BEGIN SOURCE DATA

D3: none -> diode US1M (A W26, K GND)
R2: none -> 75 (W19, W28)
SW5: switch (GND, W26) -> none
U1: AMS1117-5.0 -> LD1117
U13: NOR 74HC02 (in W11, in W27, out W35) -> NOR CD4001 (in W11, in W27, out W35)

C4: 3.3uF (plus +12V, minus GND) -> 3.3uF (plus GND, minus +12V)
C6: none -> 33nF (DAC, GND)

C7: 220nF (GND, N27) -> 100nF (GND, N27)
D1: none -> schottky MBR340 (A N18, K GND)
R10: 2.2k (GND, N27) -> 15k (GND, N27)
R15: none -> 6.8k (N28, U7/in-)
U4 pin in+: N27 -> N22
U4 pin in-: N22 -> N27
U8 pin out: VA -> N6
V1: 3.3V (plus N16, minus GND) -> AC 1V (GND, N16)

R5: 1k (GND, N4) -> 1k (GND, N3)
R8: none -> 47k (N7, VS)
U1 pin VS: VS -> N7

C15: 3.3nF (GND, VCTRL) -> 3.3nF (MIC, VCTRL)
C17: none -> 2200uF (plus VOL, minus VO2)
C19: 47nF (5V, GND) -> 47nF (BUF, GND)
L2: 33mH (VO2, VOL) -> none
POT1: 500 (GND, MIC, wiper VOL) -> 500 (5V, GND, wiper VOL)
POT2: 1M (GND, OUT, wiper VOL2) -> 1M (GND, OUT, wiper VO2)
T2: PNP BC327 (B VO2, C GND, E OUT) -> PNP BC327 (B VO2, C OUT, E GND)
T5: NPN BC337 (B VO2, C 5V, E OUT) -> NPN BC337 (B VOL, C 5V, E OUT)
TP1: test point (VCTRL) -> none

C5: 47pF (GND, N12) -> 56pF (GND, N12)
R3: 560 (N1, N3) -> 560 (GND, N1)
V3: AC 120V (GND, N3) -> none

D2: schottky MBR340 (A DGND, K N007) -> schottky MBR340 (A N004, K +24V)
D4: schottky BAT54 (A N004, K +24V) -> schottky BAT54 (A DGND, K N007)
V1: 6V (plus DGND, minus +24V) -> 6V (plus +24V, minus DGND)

END SOURCE DATA

## TASK DETAILS
Please copy out each line of the data in which the word "none" occurs.

## TASK ANSWER
D3: none -> diode US1M (A W26, K GND)
R2: none -> 75 (W19, W28)
SW5: switch (GND, W26) -> none
C6: none -> 33nF (DAC, GND)
D1: none -> schottky MBR340 (A N18, K GND)
R15: none -> 6.8k (N28, U7/in-)
R8: none -> 47k (N7, VS)
C17: none -> 2200uF (plus VOL, minus VO2)
L2: 33mH (VO2, VOL) -> none
TP1: test point (VCTRL) -> none
V3: AC 120V (GND, N3) -> none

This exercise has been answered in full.